# Stored data entries:

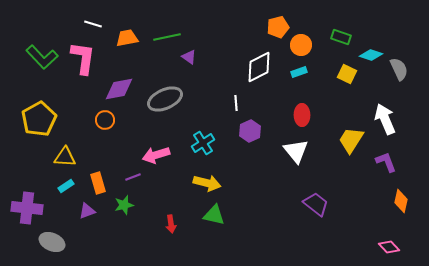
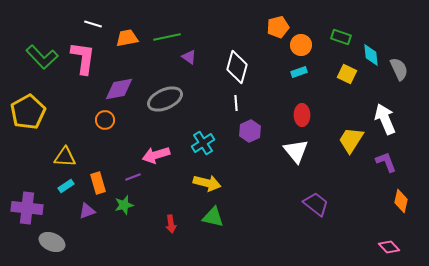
cyan diamond at (371, 55): rotated 65 degrees clockwise
white diamond at (259, 67): moved 22 px left; rotated 48 degrees counterclockwise
yellow pentagon at (39, 119): moved 11 px left, 7 px up
green triangle at (214, 215): moved 1 px left, 2 px down
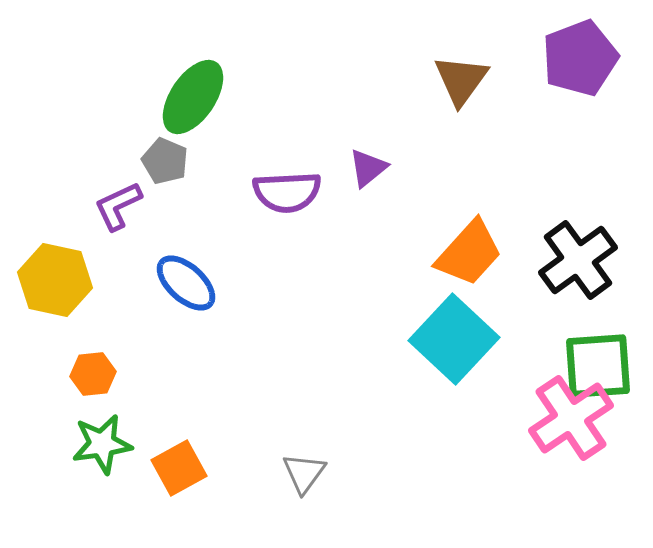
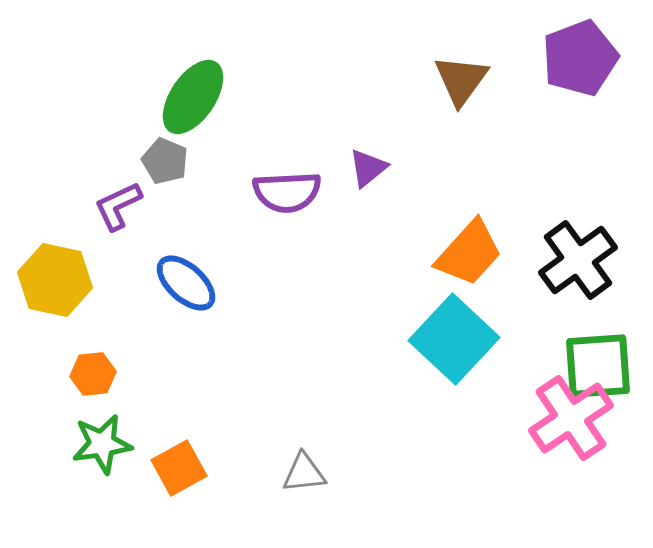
gray triangle: rotated 48 degrees clockwise
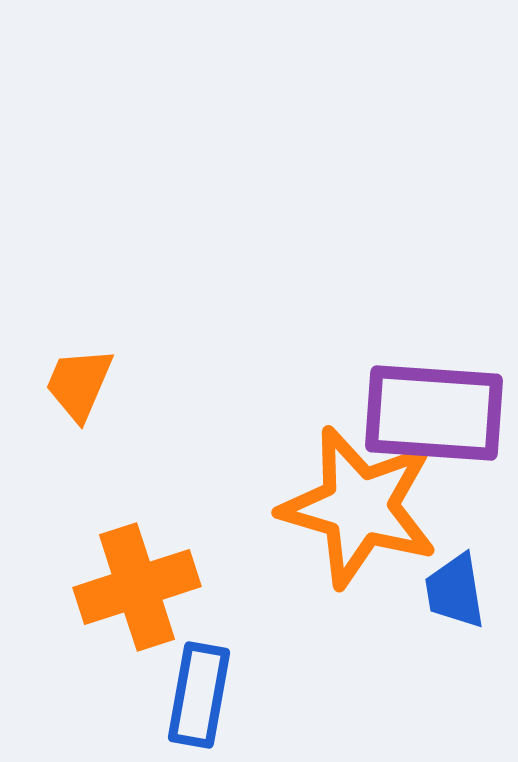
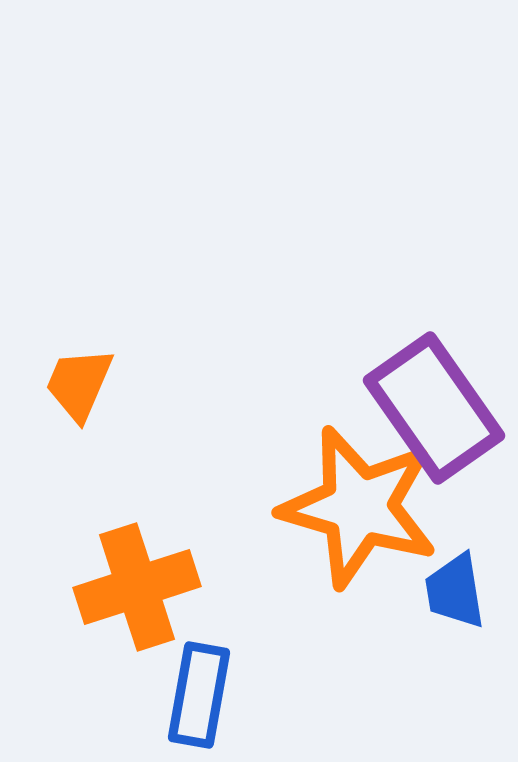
purple rectangle: moved 5 px up; rotated 51 degrees clockwise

# Task prompt:
Your answer must be an exact copy of the records above, with every picture left out.

# Solution to this problem:
cyan diamond at (371, 55): rotated 65 degrees clockwise
white diamond at (259, 67): moved 22 px left; rotated 48 degrees counterclockwise
yellow pentagon at (39, 119): moved 11 px left, 7 px up
green triangle at (214, 215): moved 1 px left, 2 px down
gray triangle: rotated 48 degrees clockwise
purple rectangle: moved 5 px up; rotated 51 degrees clockwise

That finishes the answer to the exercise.